◆ **WHAT YOU WILL DO**:
Reproduce the stretch from the start of the listing through the line containing "a'4 bis'4( \appoggiatura", including that line, and omit the pictures.

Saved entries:
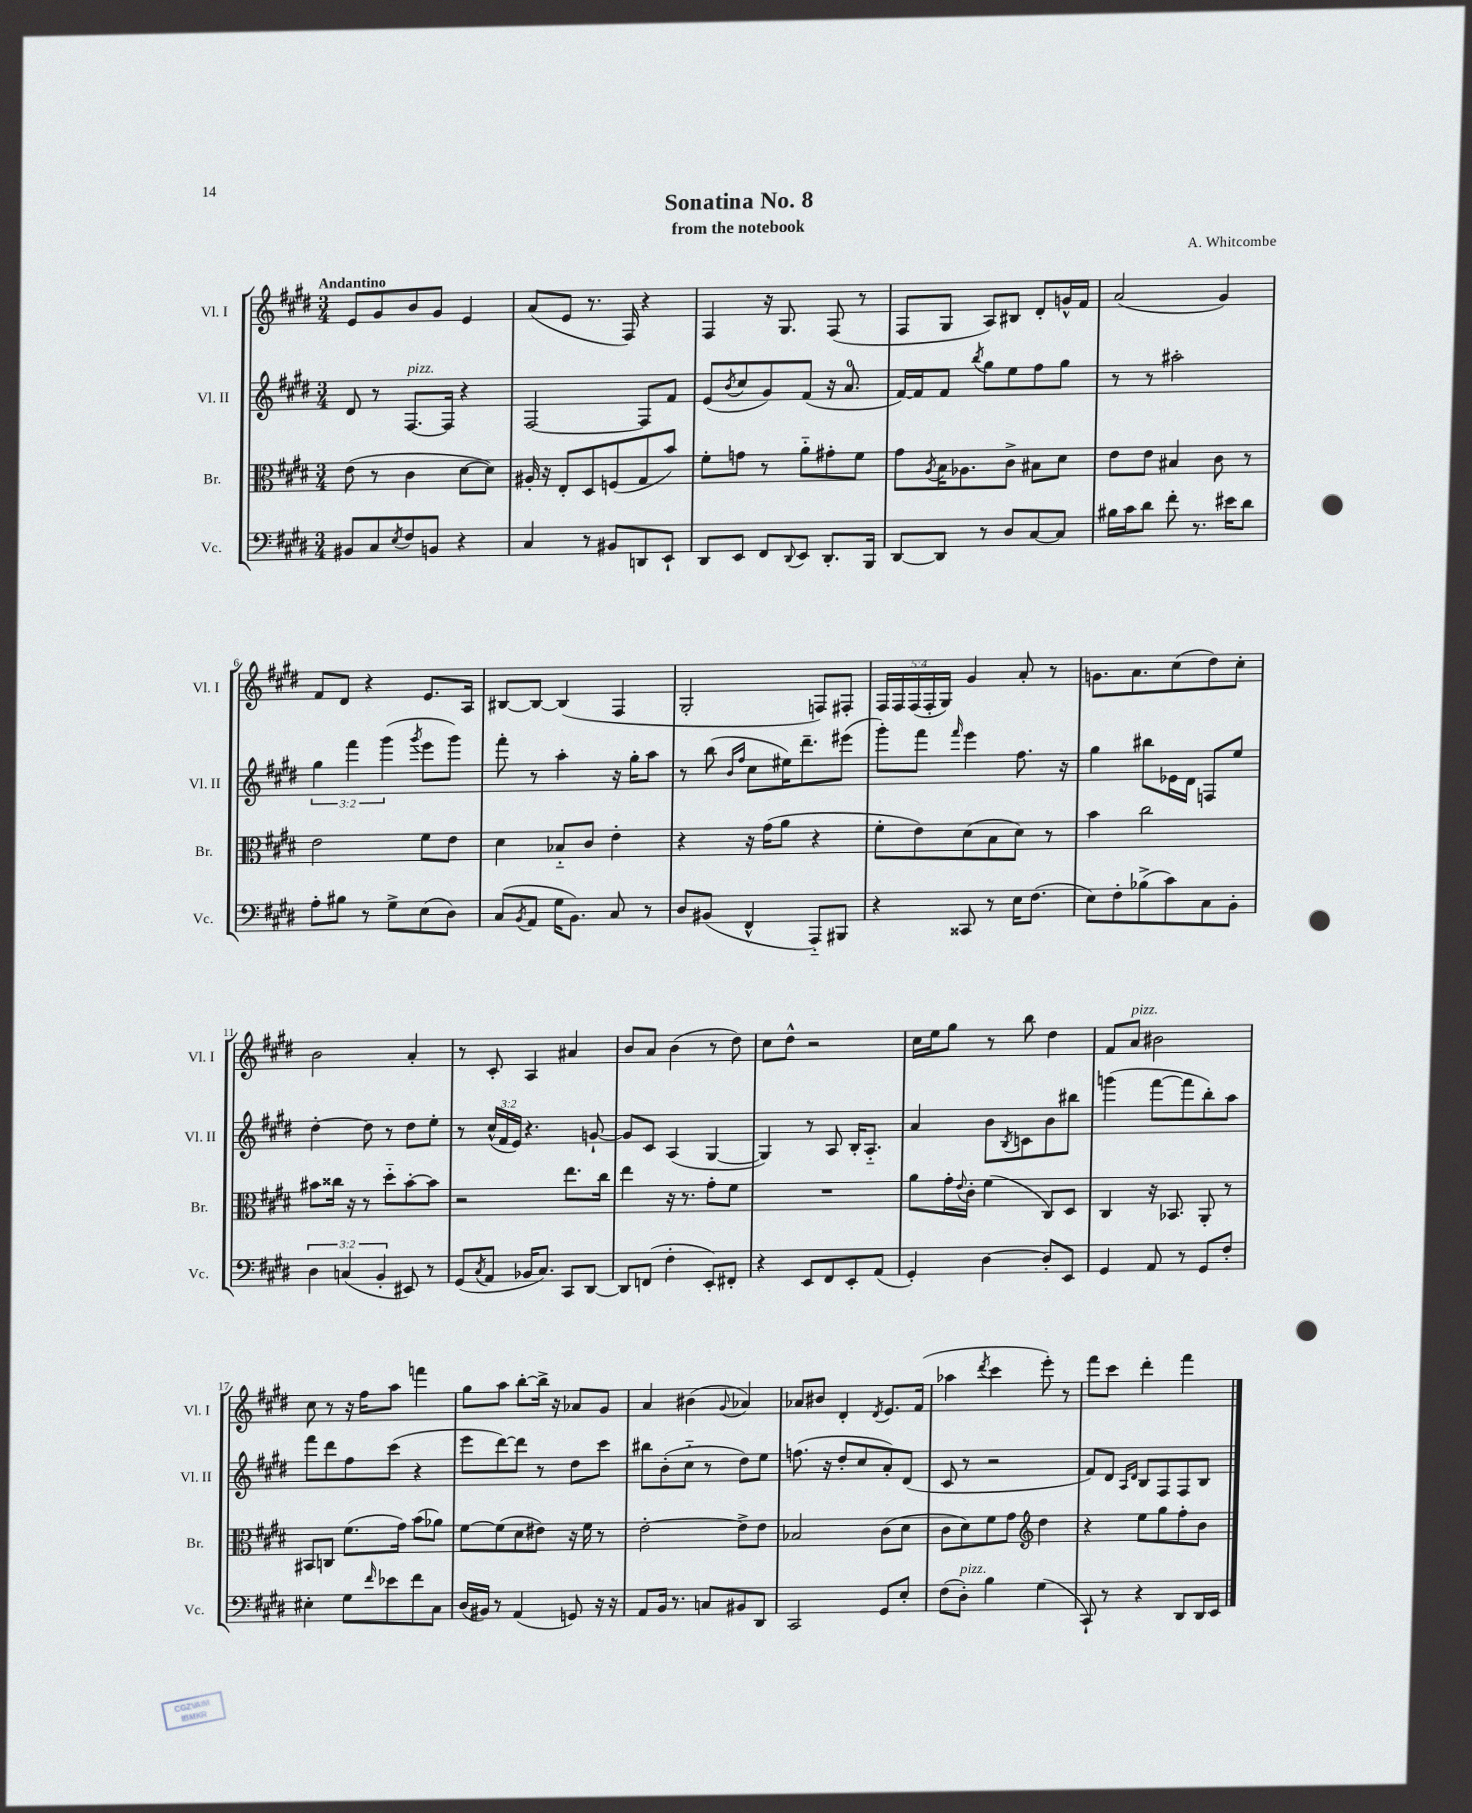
\header { title = "Sonatina No. 8" composer = "A. Whitcombe" subtitle = "from the notebook" }
<<
\new StaffGroup <<
\new Staff = "s0" \with { instrumentName = "Vl. I" shortInstrumentName = "Vl. I" } {
    \clef treble \key e \major \numericTimeSignature \time 3/4 \override Staff.TupletNumber.text = #tuplet-number::calc-fraction-text \tempo "Andantino"
    e'8 gis'8 b'8 gis'8 e'4 |
    a'8( e'8 r8. fis16) r4 |
    fis4 r16 gis8. fis8( r8 |
    fis8 gis8 a8) bis8 dis'8-. g'16-^ fis'16 |
    a'2( gis'4) |
    fis'8 dis'8 r4 e'8. a16 |
    bis8~ bis8~ bis4( fis4 |
    gis2-. f8) fis8-. |
    \tuplet 5/4 { fis16 fis16 fis16( fis16-. gis16) } gis'4 a'8-. r8 |
    g'8. a'8. cis''8( dis''8) cis''8-. |
    b'2 a'4-. |
    r8 cis'8-. a4 ais'4 |
    b'8 a'8 b'4( r8 dis''8) |
    cis''8 dis''8-^ r2 |
    cis''16 e''16 gis''8 r8 b''8 dis''4 |
    fis'8 a'8^\markup { \italic "pizz." } bis'2 |
    cis''8 r8 r16 fis''16 a''8 f'''4 |
    gis''8 a''8 b''8~-. b''16-> r16 aes'8 gis'8 |
    a'4 bis'4( \appoggiatura { gis'8 } aes'4) |
    aes'8 bis'8 dis'4-. \acciaccatura { dis'8 } e'8. fis'16( |
    aes''4 \acciaccatura { dis'''8 } cis'''4 e'''8-.) r8 |
    fis'''8 cis'''8 dis'''4-. fis'''4 \bar "|." |
}
\new Staff = "s1" \with { instrumentName = "Vl. II" shortInstrumentName = "Vl. II" } {
    \clef treble \key e \major \numericTimeSignature \time 3/4 \override Staff.TupletNumber.text = #tuplet-number::calc-fraction-text
    dis'8 r8 fis8.~^\markup { \italic "pizz." } fis16 r4 |
    fis2~ fis8 fis'8 |
    e'8( \acciaccatura { b'8 } cis''8 gis'8) fis'8( r16 a'8.-0 |
    fis'16~) fis'16 fis'8 \acciaccatura { b''8 } gis''8 e''8 fis''8 gis''8 |
    r8 r8 ais''2-. |
    \tuplet 3/2 { gis''4 fis'''4 gis'''4( } \acciaccatura { gis'''8 } e'''8 gis'''8) |
    fis'''8-. r8 a''4-. r16 gis''16-. a''8 |
    r8 b''8( \grace { b'16 fis''16 } cis''8 eis''16) dis'''8.-- eis'''8( |
    gis'''8-.) fis'''8 \grace { fis'''16 } e'''4 fis''8. r16 |
    gis''4 bis''8 ees'16 dis'16 f8 e''8 |
    dis''4~-. dis''8 r8 dis''8 e''8-. |
    r8 \tuplet 3/2 { cis''16-^( fis'16 e'16) } r4. g'8~-! |
    g'8 cis'8 a4( gis4~ |
    gis4) r8 a8 b16-. a8.-_ |
    a'4 b'8 \acciaccatura { b8 } c'8 b'8 bis''8 |
    g'''4( fis'''8~ fis'''8 b''8-.) a''8 |
    fis'''8 dis'''8 fis''8 cis'''8( r4 |
    e'''8 dis'''8~) dis'''8 r8 dis''8 cis'''8 |
    bis''8 b'8-.( cis''8-_ r8 dis''8) e''8 |
    f''8.( r16 dis''8-. cis''8 a'8-.) dis'8( |
    cis'8 r8 r2 |
    fis'8) dis'8 \grace { a16 dis'16 } b8 fis8 fis8 b8 \bar "|." |
}
\new Staff = "s2" \with { instrumentName = "Br." shortInstrumentName = "Br." } {
    \clef alto \key e \major \numericTimeSignature \time 3/4
    e'8( r8 cis'4 dis'8~ dis'8) |
    ais16-. r16 e8-. dis8 f8( gis8 b'8) |
    fis'8-. g'8 r8 a'8-_ gis'8-. fis'8 |
    gis'8 \acciaccatura { a8 } b16 aes8. cis'8-> bis8 dis'8 |
    e'8 e'8 bis4 cis'8 r8 |
    e'2 fis'8 e'8 |
    dis'4 bes8-_ cis'8 e'4-. |
    r4 r16 gis'16( a'8 r4 |
    fis'8-. e'8) dis'8( b8 dis'8) r8 |
    b'4 cis''2 |
    bis'8 cisis''16 r16 r8 dis''8-_ bis'8~-. bis'8 |
    r2 e''8. cis''16 |
    e''4 r16 r8. gis'8-. fis'8 |
    R2. |
    a'8 gis'16-. \appoggiatura { e'8 } cis'16-. fis'4( cis8) dis8 |
    cis4 r16 bes,8. a,8-. r8 |
    bis,8 c8 fis'8.( gis'16) b'8( aes'8) |
    fis'8~ fis'8( dis'8 eis'8) r16 fis'16 r8 |
    e'2~-. e'8-> e'8 |
    bes2 cis'8( dis'8 |
    cis'8 dis'8) fis'8 gis'8 \clef treble dis''4 |
    r4 e''8 gis''8 fis''8-. b'8 \bar "|." |
}
\new Staff = "s3" \with { instrumentName = "Vc." shortInstrumentName = "Vc." } {
    \clef bass \key e \major \numericTimeSignature \time 3/4 \override Staff.TupletNumber.text = #tuplet-number::calc-fraction-text
    bis,8 cis8 \acciaccatura { e8 } fis8 b,8 r4 |
    cis4 r8 bis,8 d,8 e,8-! |
    dis,8 e,8 fis,8 \appoggiatura { dis,8 } e,8 dis,8.-. b,,16 |
    dis,8~ dis,8 r8 dis8 cis8~ cis8 |
    bis16 cis'16 dis'8 fis'8-. r8. eis'16 dis'8 |
    a8-. bis8 r8 gis8-> e8( dis8) |
    cis8( \acciaccatura { b,8 } a,8 gis16 b,8.) cis8 r8 |
    dis8 bis,8( fis,4-^ a,,8-_) bis,,8 |
    r4 cisis,8 r8 e16 fis8.( |
    e8) fis8-. bes8->( cis'8) cis8 b,8-. |
    \tuplet 3/2 { dis4 c4( b,4-. } eis,8) r8 |
    gis,8( \acciaccatura { cis8 } a,8 bes,16 cis8.) cis,8 dis,8~ |
    dis,8 f,8( fis4-. e,8-.) fis,8-. |
    r4 e,8 fis,8 e,8-. a,8( |
    gis,4-.) dis4~ dis8-. e,8 |
    gis,4 a,8 r8 gis,8 fis8-. |
    eis4-. gis8 \grace { fis'16 } ees'8 fis'8 cis8 |
    dis16( bis,16) r8 a,4( g,8) r16 r16 |
    a,8 b,16 r8. c8 bis,8 dis,8 |
    cis,2 gis,8 e8-. |
    fis8( dis8-.^\markup { \italic "pizz." }) b4 gis4( |
    cis,8-!) r8 r4 dis,8 dis,16 e,16 \bar "|." |
}
>>
>>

◆ **CORRECT RESULT**:
\header { title = "Sonatina No. 8" composer = "A. Whitcombe" subtitle = "from the notebook" }
<<
\new StaffGroup <<
\new Staff = "s0" \with { instrumentName = "Vl. I" shortInstrumentName = "Vl. I" } {
    \clef treble \key e \major \numericTimeSignature \time 3/4 \override Staff.TupletNumber.text = #tuplet-number::calc-fraction-text \tempo "Andantino"
    e'8 gis'8 b'8 gis'8 e'4 |
    a'8( e'8 r8. fis16) r4 |
    fis4 r16 gis8. fis8( r8 |
    fis8 gis8 a8) bis8 dis'8-. g'16-^ fis'16 |
    a'2( gis'4) |
    fis'8 dis'8 r4 e'8. a16 |
    bis8~ bis8~ bis4( fis4 |
    gis2-. f8) fis8-. |
    \tuplet 5/4 { fis16 fis16 fis16( fis16-. gis16) } gis'4 a'8-. r8 |
    g'8. a'8. cis''8( dis''8) cis''8-. |
    b'2 a'4-. |
    r8 cis'8-. a4 ais'4 |
    b'8 a'8 b'4( r8 dis''8) |
    cis''8 dis''8-^ r2 |
    cis''16 e''16 gis''8 r8 b''8 dis''4 |
    fis'8 a'8^\markup { \italic "pizz." } bis'2 |
    cis''8 r8 r16 fis''16 a''8 f'''4 |
    gis''8 a''8 b''8~-. b''16-> r16 aes'8 gis'8 |
    a'4 bis'4( \appoggiatura { gis'8 } aes'4) |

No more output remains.